* [Records provided]
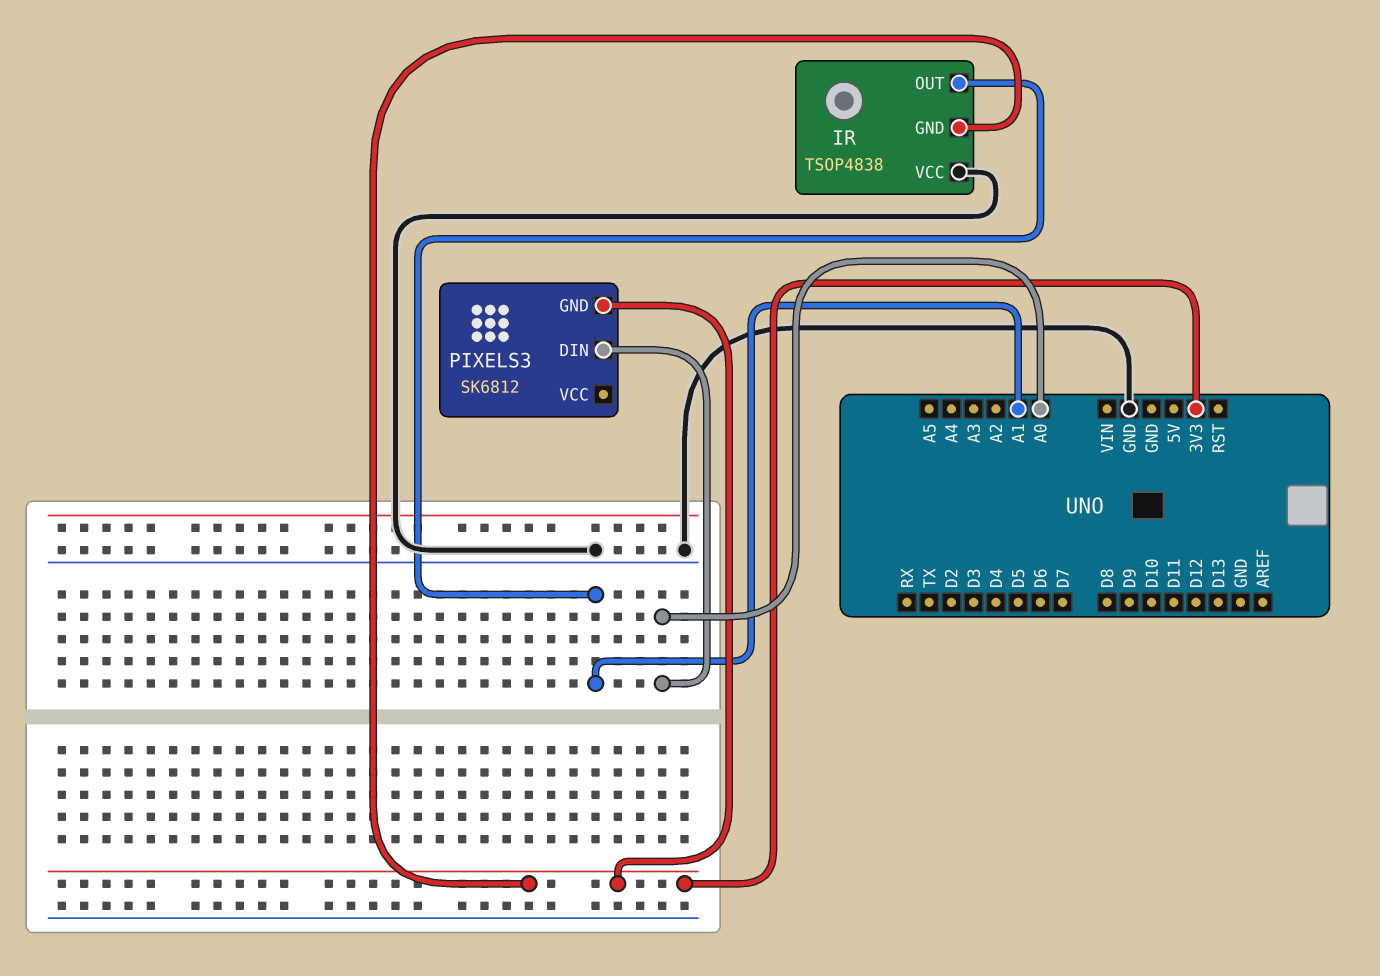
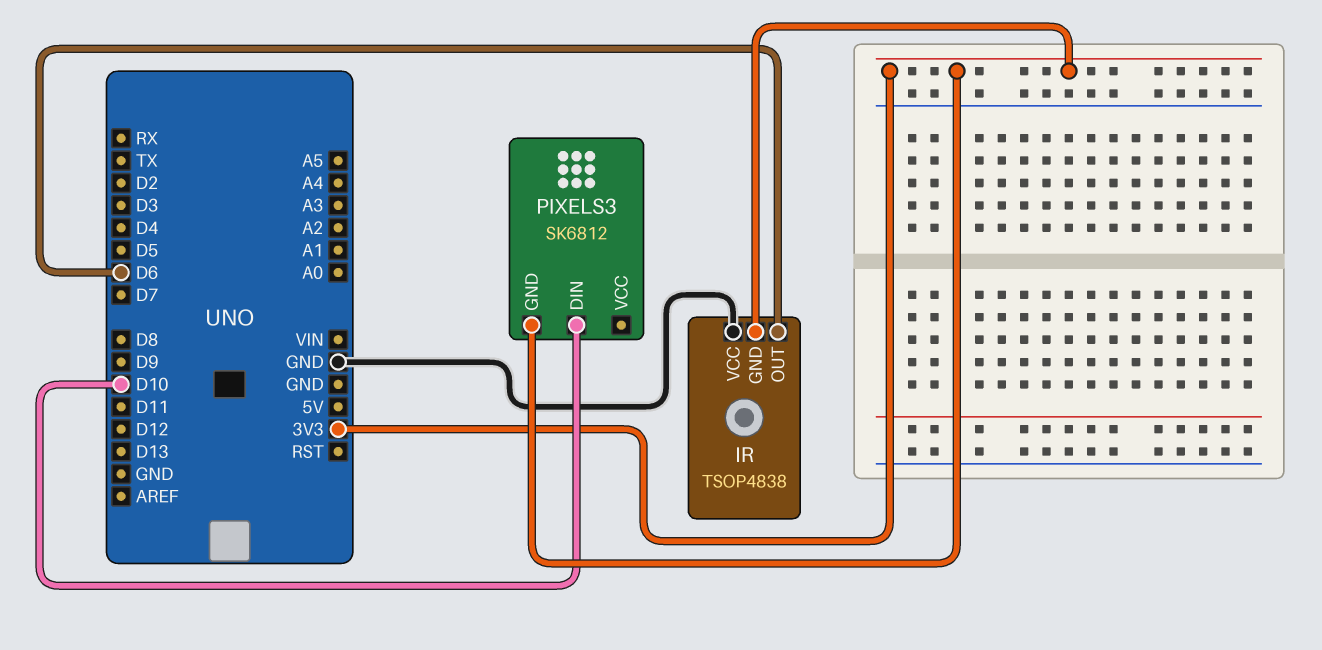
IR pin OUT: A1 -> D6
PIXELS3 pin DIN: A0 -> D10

...

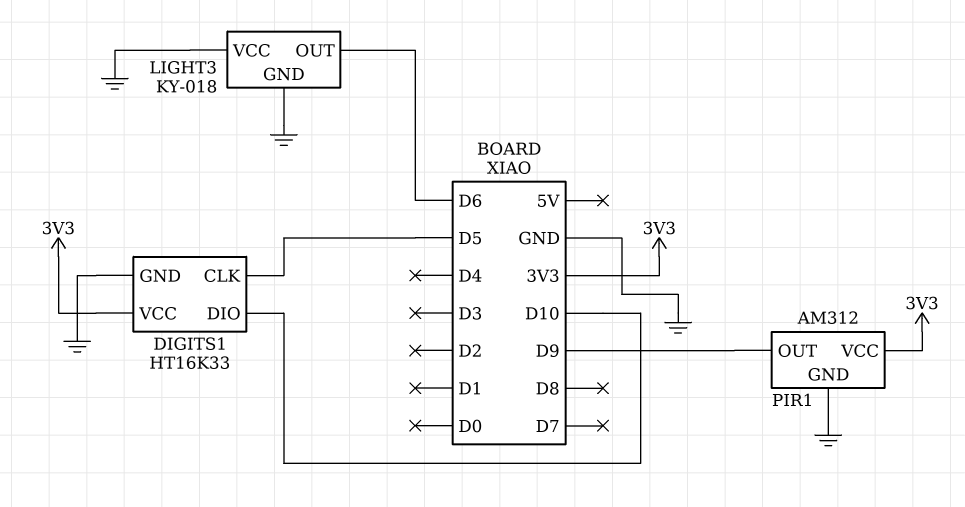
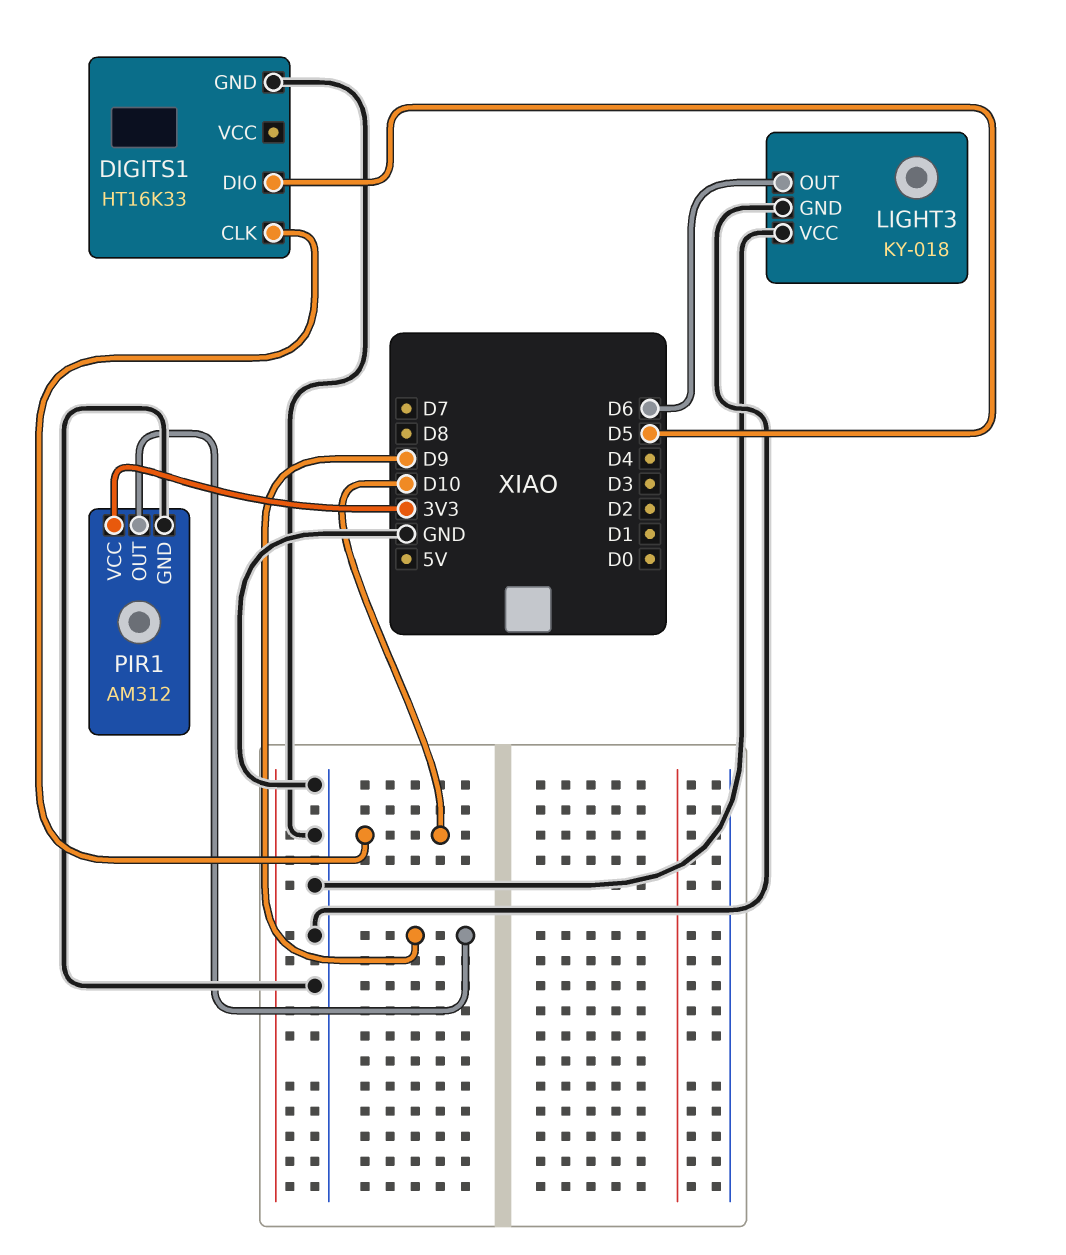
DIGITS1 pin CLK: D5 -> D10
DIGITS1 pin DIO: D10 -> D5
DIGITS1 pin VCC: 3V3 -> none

* [Prompt]
Copy word for word the stretch of entries above from the line that has "DIGITS1 pin CLK: D5 -> D10" through the line that has "DIGITS1 pin VCC: 3V3 -> none", both ends included, and nothing outside it.

* [Output]
DIGITS1 pin CLK: D5 -> D10
DIGITS1 pin DIO: D10 -> D5
DIGITS1 pin VCC: 3V3 -> none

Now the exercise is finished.